§ **Directive**: Take each line of the entries below that contains "moved" and copy it.

[Object transformation records]

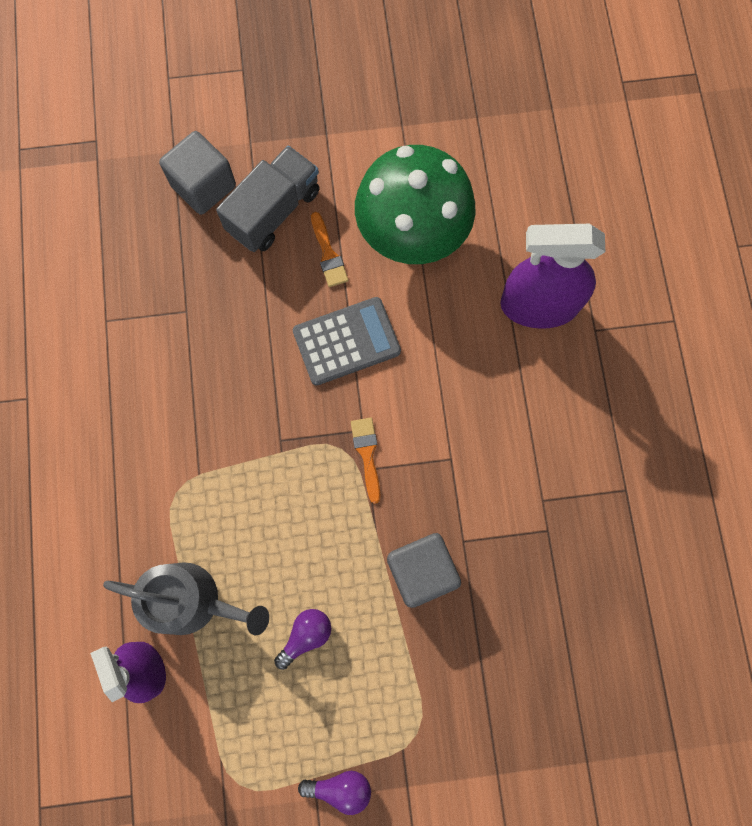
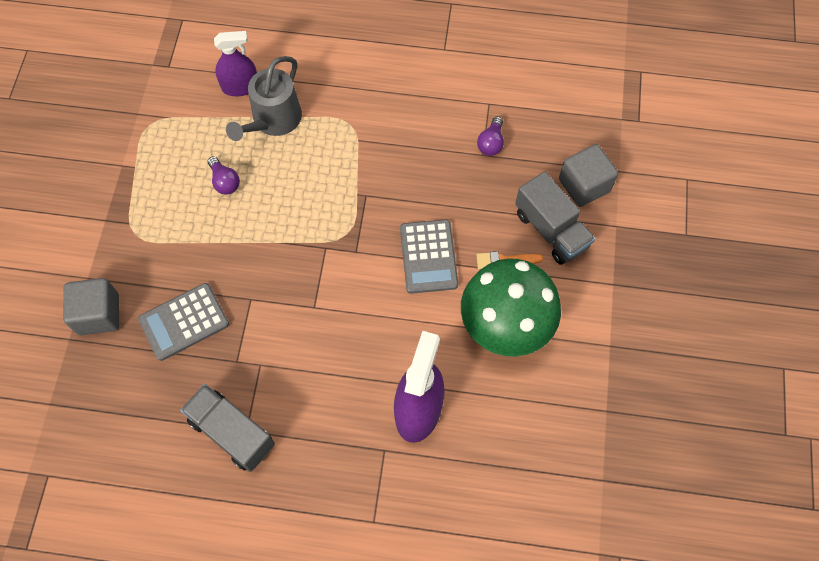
camera: 105 degrees right, 10 degrees down
purple light bulb [298,771,371,815] -> purple light bulb moved to [477,116,504,156]
orange brush [351,418,380,504] -> none
grey cube [387,533,461,608] -> grey cube moved to [63,278,119,335]
none -> grey calculator [138,283,229,361]
none -> grey truck [180,384,275,472]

§ **Answer to the problem**:
purple light bulb [298,771,371,815] -> purple light bulb moved to [477,116,504,156]
grey cube [387,533,461,608] -> grey cube moved to [63,278,119,335]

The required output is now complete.